(Task goal) When you reach the records below, output every one exactly as written but leave out any pictures.

Start of Given records

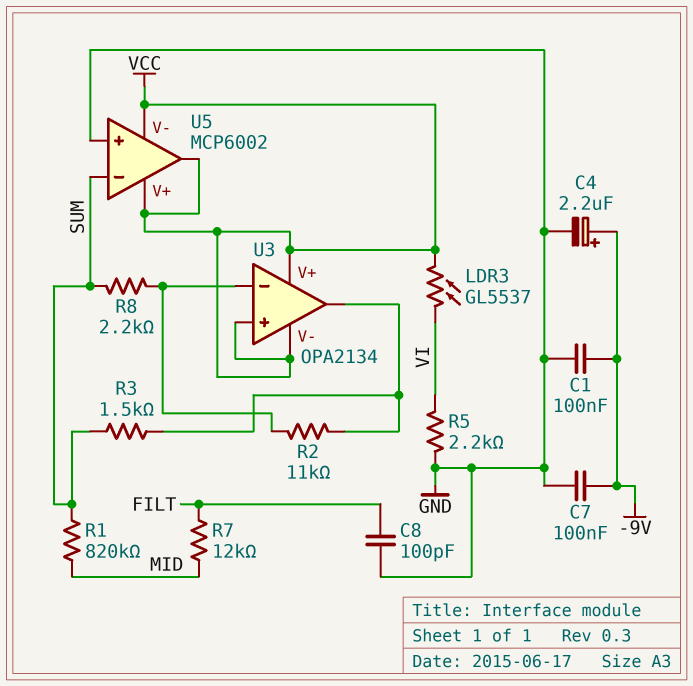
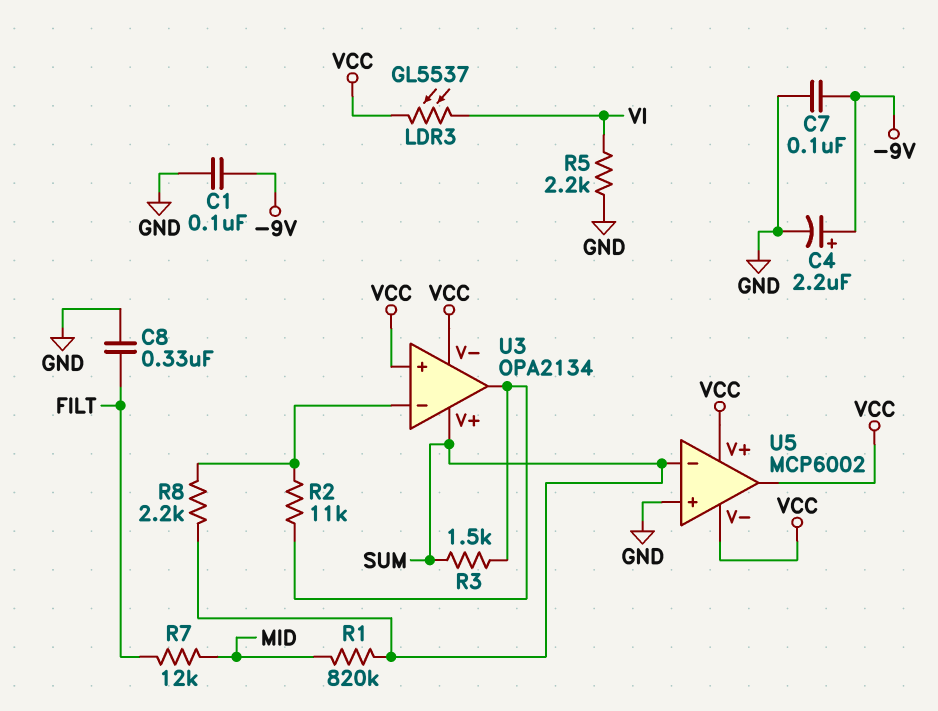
C8: 100pF (FILT, GND) -> 330nF (FILT, GND)
U3 pin V+: VCC -> SUM

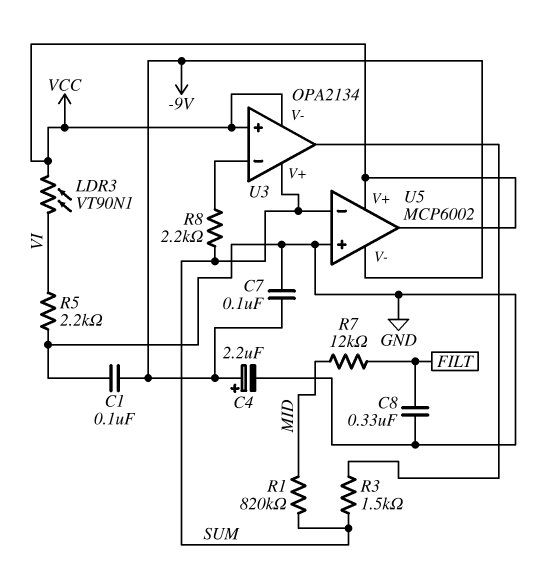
LDR3: GL5537 (VCC, VI) -> VT90N1 (VCC, VI)
R2: 11k (U3/in-, U3/out) -> none
U5 pin V-: VCC -> -9V

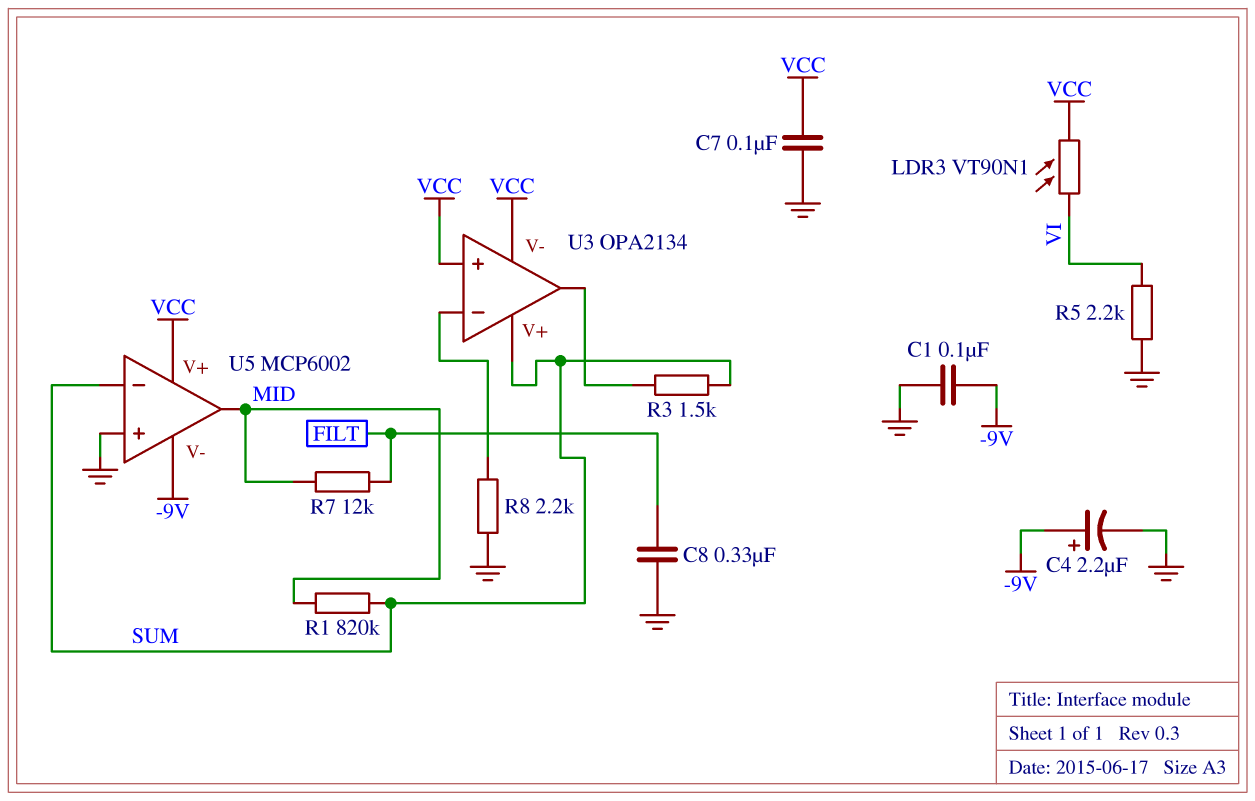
C7: 100nF (-9V, GND) -> 100nF (GND, VCC)
R8: 2.2k (SUM, U3/in-) -> 2.2k (GND, U3/in-)
U5 pin out: VCC -> MID

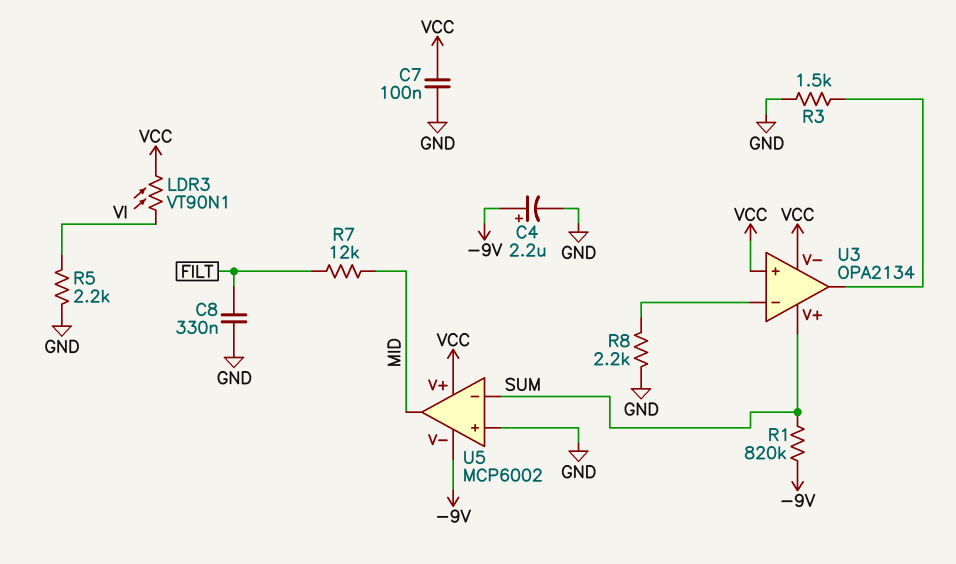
C1: 100nF (-9V, GND) -> none
R1: 820k (MID, SUM) -> 820k (-9V, SUM)
R3: 1.5k (SUM, U3/out) -> 1.5k (GND, U3/out)

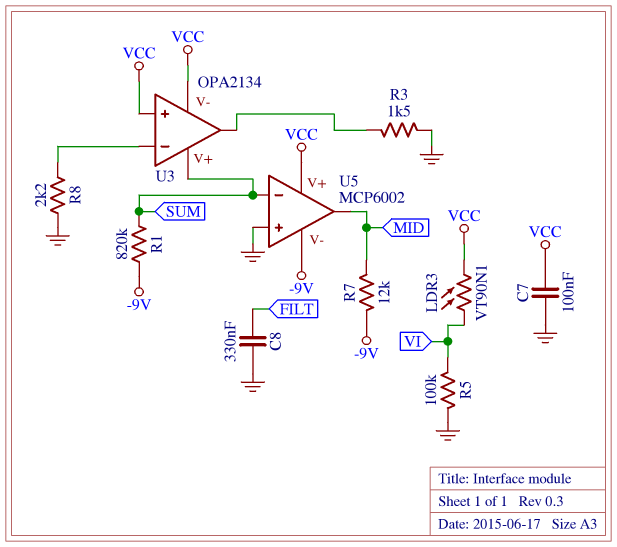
C4: 2.2uF (plus -9V, minus GND) -> none
R5: 2.2k (GND, VI) -> 100k (GND, VI)
R7: 12k (FILT, MID) -> 12k (-9V, MID)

End of Given records

(Written response)
C8: 100pF (FILT, GND) -> 330nF (FILT, GND)
U3 pin V+: VCC -> SUM

LDR3: GL5537 (VCC, VI) -> VT90N1 (VCC, VI)
R2: 11k (U3/in-, U3/out) -> none
U5 pin V-: VCC -> -9V

C7: 100nF (-9V, GND) -> 100nF (GND, VCC)
R8: 2.2k (SUM, U3/in-) -> 2.2k (GND, U3/in-)
U5 pin out: VCC -> MID

C1: 100nF (-9V, GND) -> none
R1: 820k (MID, SUM) -> 820k (-9V, SUM)
R3: 1.5k (SUM, U3/out) -> 1.5k (GND, U3/out)

C4: 2.2uF (plus -9V, minus GND) -> none
R5: 2.2k (GND, VI) -> 100k (GND, VI)
R7: 12k (FILT, MID) -> 12k (-9V, MID)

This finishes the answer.